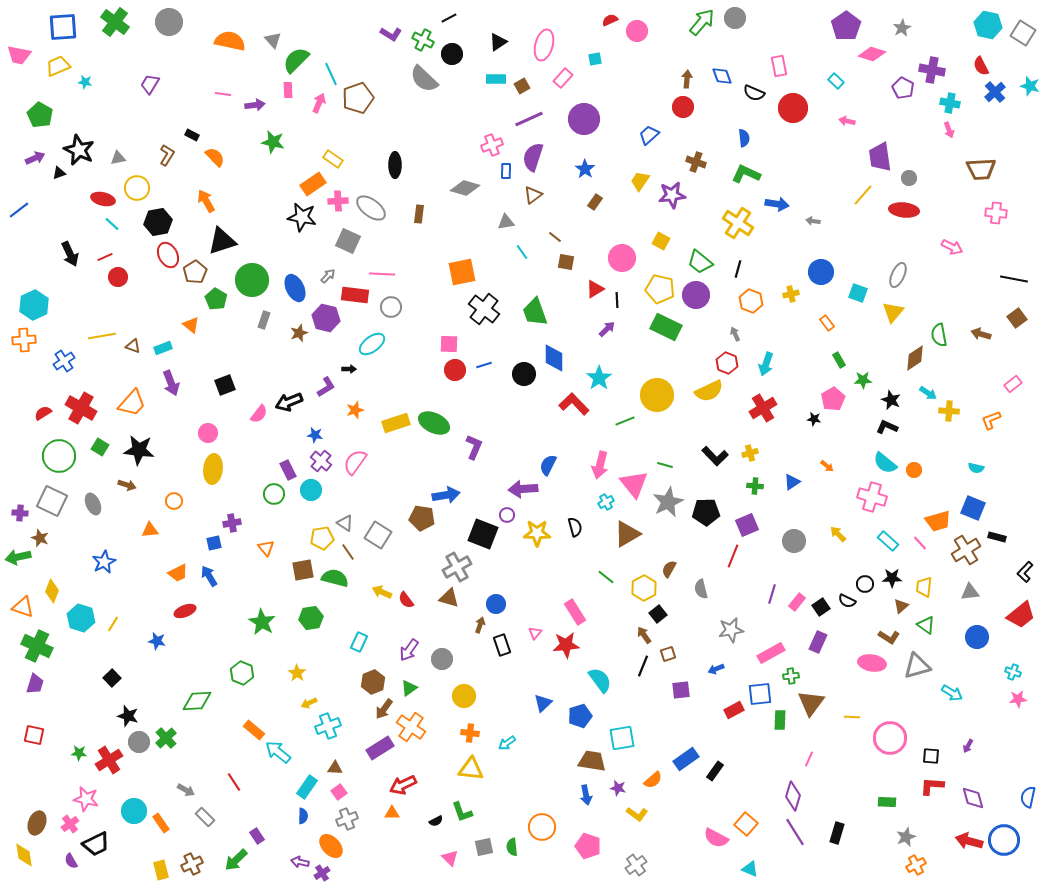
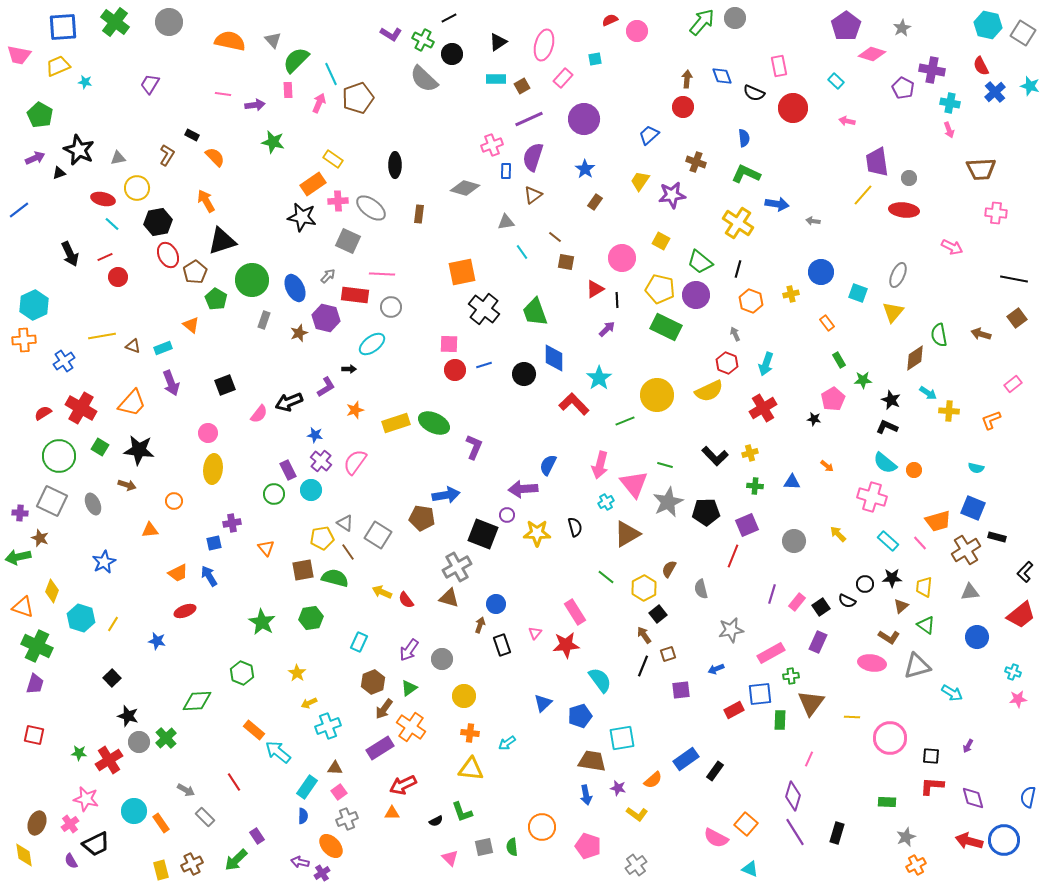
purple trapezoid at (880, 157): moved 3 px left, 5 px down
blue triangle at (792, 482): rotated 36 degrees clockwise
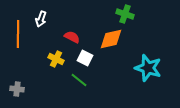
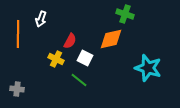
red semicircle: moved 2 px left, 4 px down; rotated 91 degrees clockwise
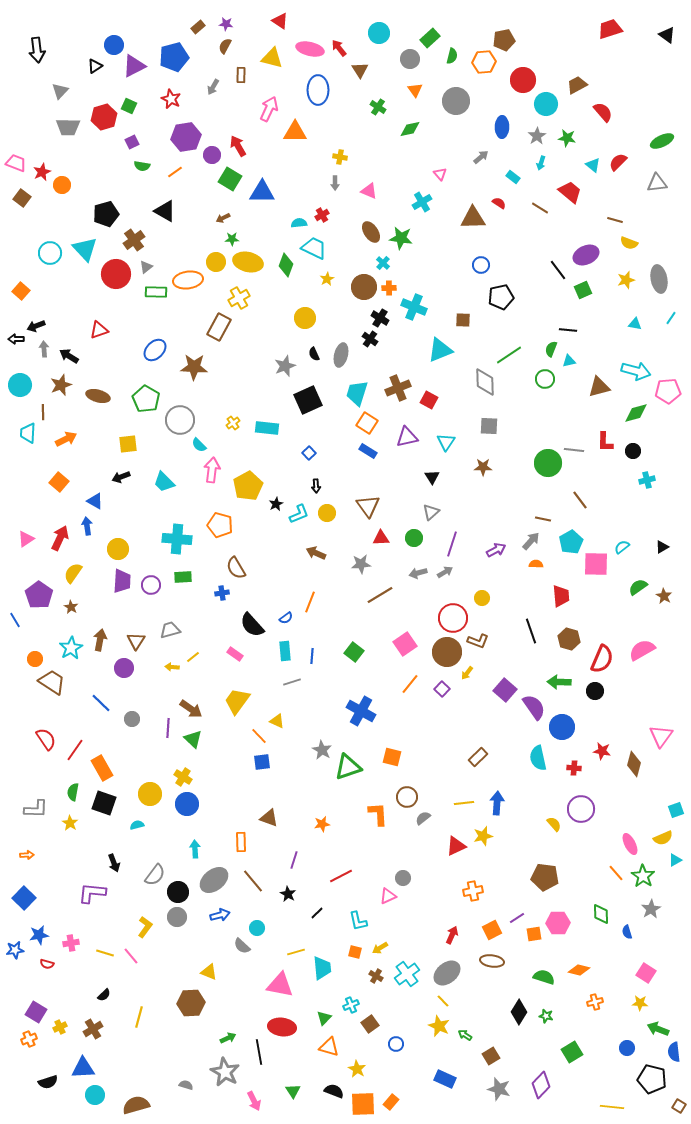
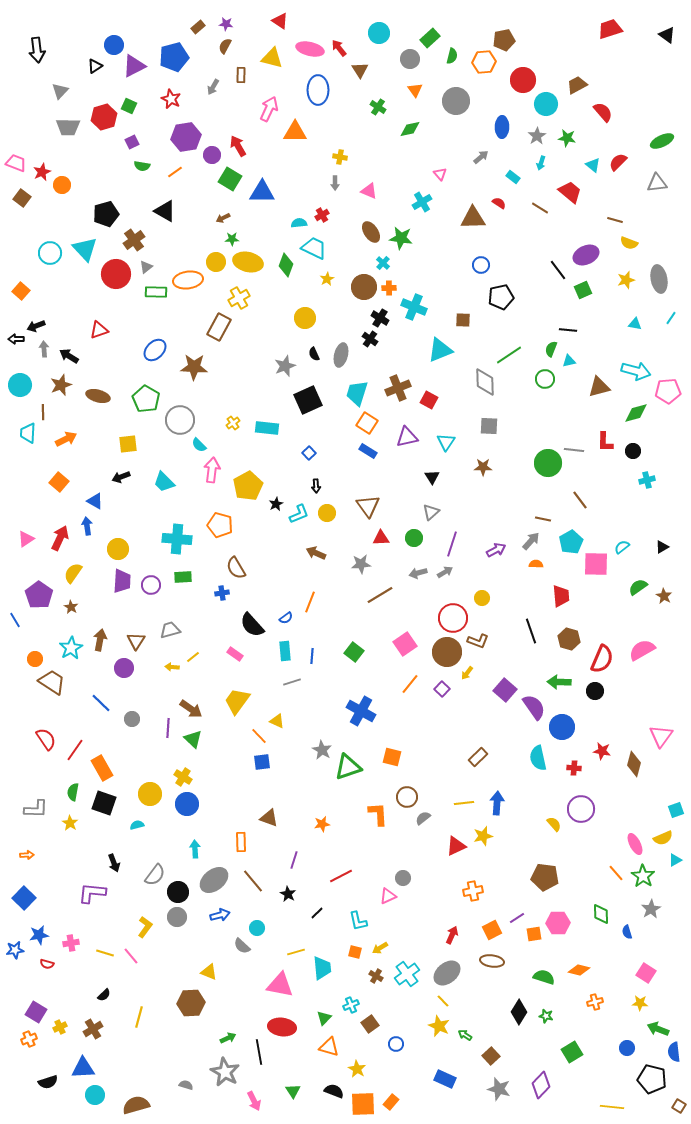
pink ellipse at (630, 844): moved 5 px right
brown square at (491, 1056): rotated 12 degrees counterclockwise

THE TASK: Copy out the lines exactly as written, beginning with the one that contains "blue triangle at" and ending with the last line of the material; do not include pictures.

EXERCISE RESPONSE:
blue triangle at (792, 482): rotated 36 degrees clockwise
red semicircle: moved 2 px left, 4 px down; rotated 91 degrees clockwise
pink ellipse at (630, 844): moved 5 px right
brown square at (491, 1056): rotated 12 degrees counterclockwise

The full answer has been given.